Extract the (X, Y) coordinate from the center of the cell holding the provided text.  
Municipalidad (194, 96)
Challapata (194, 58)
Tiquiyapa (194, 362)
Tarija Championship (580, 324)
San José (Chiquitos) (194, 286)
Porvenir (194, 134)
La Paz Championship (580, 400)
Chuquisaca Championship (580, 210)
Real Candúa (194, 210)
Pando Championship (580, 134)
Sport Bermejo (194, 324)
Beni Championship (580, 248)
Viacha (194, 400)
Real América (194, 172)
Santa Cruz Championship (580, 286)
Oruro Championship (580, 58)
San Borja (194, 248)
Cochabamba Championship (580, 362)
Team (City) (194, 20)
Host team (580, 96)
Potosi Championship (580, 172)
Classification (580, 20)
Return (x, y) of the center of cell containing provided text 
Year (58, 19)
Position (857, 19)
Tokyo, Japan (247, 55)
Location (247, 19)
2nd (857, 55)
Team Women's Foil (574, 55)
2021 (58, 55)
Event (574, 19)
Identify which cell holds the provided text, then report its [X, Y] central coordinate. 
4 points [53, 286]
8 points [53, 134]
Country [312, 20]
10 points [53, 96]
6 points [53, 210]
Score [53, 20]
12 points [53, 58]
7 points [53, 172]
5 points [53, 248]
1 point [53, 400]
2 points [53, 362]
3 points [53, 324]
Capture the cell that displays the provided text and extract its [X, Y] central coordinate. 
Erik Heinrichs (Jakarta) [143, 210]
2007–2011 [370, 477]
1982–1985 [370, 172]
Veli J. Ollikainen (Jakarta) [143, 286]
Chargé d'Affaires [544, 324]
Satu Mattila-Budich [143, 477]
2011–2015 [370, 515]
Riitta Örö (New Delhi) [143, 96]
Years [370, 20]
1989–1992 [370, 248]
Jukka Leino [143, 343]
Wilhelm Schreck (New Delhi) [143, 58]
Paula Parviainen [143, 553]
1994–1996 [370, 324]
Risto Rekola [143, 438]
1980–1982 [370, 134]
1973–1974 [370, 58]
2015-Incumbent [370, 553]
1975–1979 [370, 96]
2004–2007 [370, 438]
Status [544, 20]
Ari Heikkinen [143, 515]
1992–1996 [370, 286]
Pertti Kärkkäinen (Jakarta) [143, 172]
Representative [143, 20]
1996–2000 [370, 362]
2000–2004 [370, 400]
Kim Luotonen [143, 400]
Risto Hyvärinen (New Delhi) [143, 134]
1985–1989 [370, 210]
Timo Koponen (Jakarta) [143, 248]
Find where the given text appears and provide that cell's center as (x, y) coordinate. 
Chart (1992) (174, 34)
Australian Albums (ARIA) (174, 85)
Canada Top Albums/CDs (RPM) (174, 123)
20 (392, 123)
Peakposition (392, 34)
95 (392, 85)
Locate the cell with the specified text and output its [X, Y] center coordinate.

---

§ INSTRUCTION
Copy out every one of the records above, word for word, keeping each line and its order unchanged.

§ WRITTEN ANSWER
Extract the (X, Y) coordinate from the center of the cell holding the provided text.  
Municipalidad (194, 96)
Challapata (194, 58)
Tiquiyapa (194, 362)
Tarija Championship (580, 324)
San José (Chiquitos) (194, 286)
Porvenir (194, 134)
La Paz Championship (580, 400)
Chuquisaca Championship (580, 210)
Real Candúa (194, 210)
Pando Championship (580, 134)
Sport Bermejo (194, 324)
Beni Championship (580, 248)
Viacha (194, 400)
Real América (194, 172)
Santa Cruz Championship (580, 286)
Oruro Championship (580, 58)
San Borja (194, 248)
Cochabamba Championship (580, 362)
Team (City) (194, 20)
Host team (580, 96)
Potosi Championship (580, 172)
Classification (580, 20)
Return (x, y) of the center of cell containing provided text 
Year (58, 19)
Position (857, 19)
Tokyo, Japan (247, 55)
Location (247, 19)
2nd (857, 55)
Team Women's Foil (574, 55)
2021 (58, 55)
Event (574, 19)
Identify which cell holds the provided text, then report its [X, Y] central coordinate. 
4 points [53, 286]
8 points [53, 134]
Country [312, 20]
10 points [53, 96]
6 points [53, 210]
Score [53, 20]
12 points [53, 58]
7 points [53, 172]
5 points [53, 248]
1 point [53, 400]
2 points [53, 362]
3 points [53, 324]
Capture the cell that displays the provided text and extract its [X, Y] central coordinate. 
Erik Heinrichs (Jakarta) [143, 210]
2007–2011 [370, 477]
1982–1985 [370, 172]
Veli J. Ollikainen (Jakarta) [143, 286]
Chargé d'Affaires [544, 324]
Satu Mattila-Budich [143, 477]
2011–2015 [370, 515]
Riitta Örö (New Delhi) [143, 96]
Years [370, 20]
1989–1992 [370, 248]
Jukka Leino [143, 343]
Wilhelm Schreck (New Delhi) [143, 58]
Paula Parviainen [143, 553]
1994–1996 [370, 324]
Risto Rekola [143, 438]
1980–1982 [370, 134]
1973–1974 [370, 58]
2015-Incumbent [370, 553]
1975–1979 [370, 96]
2004–2007 [370, 438]
Status [544, 20]
Ari Heikkinen [143, 515]
1992–1996 [370, 286]
Pertti Kärkkäinen (Jakarta) [143, 172]
Representative [143, 20]
1996–2000 [370, 362]
2000–2004 [370, 400]
Kim Luotonen [143, 400]
Risto Hyvärinen (New Delhi) [143, 134]
1985–1989 [370, 210]
Timo Koponen (Jakarta) [143, 248]
Find where the given text appears and provide that cell's center as (x, y) coordinate. 
Chart (1992) (174, 34)
Australian Albums (ARIA) (174, 85)
Canada Top Albums/CDs (RPM) (174, 123)
20 (392, 123)
Peakposition (392, 34)
95 (392, 85)
Locate the cell with the specified text and output its [X, Y] center coordinate.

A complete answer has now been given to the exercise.